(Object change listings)
::::::

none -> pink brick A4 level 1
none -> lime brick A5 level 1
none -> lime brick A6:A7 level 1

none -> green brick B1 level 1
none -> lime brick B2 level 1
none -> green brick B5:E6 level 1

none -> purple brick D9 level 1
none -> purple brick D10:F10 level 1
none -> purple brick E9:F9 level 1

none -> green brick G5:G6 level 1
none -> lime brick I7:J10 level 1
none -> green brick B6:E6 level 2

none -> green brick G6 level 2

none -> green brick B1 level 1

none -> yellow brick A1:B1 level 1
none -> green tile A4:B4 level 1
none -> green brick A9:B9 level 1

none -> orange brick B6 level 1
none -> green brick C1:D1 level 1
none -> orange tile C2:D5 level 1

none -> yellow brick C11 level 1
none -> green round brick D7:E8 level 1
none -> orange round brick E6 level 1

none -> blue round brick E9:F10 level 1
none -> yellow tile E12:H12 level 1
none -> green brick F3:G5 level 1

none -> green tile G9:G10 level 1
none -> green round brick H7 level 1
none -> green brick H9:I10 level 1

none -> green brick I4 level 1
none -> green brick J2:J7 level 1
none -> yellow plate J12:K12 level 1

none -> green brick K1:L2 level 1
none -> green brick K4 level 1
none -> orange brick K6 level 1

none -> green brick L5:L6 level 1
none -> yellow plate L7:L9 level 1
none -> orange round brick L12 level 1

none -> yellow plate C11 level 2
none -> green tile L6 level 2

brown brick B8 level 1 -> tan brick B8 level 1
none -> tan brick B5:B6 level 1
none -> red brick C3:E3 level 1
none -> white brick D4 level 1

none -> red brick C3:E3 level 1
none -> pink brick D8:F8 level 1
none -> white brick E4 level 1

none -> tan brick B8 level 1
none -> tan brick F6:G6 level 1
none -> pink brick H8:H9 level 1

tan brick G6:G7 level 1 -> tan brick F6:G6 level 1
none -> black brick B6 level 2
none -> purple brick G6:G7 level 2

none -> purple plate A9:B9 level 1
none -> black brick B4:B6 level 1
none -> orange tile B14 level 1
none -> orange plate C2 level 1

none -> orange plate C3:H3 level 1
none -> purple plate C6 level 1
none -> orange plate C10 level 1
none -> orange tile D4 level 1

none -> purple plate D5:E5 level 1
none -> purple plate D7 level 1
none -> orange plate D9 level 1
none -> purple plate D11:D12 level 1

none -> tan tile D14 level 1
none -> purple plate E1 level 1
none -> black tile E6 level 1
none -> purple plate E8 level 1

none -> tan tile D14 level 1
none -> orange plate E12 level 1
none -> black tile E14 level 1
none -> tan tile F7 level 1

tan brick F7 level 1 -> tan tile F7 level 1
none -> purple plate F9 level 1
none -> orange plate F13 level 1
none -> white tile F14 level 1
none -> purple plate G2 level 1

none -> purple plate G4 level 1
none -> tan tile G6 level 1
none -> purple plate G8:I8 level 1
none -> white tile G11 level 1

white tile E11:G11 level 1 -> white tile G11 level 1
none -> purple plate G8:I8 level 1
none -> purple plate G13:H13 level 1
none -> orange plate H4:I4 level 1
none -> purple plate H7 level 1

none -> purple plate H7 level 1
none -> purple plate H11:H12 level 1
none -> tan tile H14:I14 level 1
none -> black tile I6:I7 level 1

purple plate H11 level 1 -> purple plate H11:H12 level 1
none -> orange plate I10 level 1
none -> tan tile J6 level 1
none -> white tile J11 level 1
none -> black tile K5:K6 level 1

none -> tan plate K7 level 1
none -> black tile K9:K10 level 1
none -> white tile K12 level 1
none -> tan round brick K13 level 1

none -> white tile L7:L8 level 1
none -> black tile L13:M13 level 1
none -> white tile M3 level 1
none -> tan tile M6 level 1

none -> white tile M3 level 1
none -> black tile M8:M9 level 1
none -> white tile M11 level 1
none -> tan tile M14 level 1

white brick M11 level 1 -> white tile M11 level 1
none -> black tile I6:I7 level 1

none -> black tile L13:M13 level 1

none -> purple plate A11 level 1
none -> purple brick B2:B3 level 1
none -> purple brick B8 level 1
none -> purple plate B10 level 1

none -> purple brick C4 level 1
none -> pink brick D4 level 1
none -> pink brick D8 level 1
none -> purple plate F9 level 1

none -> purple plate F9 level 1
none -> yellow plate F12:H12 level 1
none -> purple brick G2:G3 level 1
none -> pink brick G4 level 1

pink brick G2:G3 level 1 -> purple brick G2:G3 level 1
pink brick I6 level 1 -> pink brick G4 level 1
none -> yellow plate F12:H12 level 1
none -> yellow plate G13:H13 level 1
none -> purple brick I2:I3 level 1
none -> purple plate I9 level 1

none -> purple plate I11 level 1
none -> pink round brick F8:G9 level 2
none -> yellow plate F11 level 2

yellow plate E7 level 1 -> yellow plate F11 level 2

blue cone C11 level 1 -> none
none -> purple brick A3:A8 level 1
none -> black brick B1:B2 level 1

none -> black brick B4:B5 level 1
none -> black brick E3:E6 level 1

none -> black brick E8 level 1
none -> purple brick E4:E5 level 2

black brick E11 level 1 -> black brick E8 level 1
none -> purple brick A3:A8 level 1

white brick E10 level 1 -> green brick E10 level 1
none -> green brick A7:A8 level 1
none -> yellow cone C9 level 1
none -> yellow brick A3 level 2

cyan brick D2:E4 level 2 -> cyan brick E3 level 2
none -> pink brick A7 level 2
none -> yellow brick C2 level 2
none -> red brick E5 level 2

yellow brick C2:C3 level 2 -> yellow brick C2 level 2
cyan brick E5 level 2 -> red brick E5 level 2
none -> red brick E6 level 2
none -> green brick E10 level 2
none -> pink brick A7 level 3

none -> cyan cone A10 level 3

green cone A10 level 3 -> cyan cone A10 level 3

::::::

THE PROBLEM =
If a line in the data above holds the string "lime", copy it.

TASK RESPONSE =
none -> lime brick A5 level 1
none -> lime brick A6:A7 level 1
none -> lime brick B2 level 1
none -> lime brick I7:J10 level 1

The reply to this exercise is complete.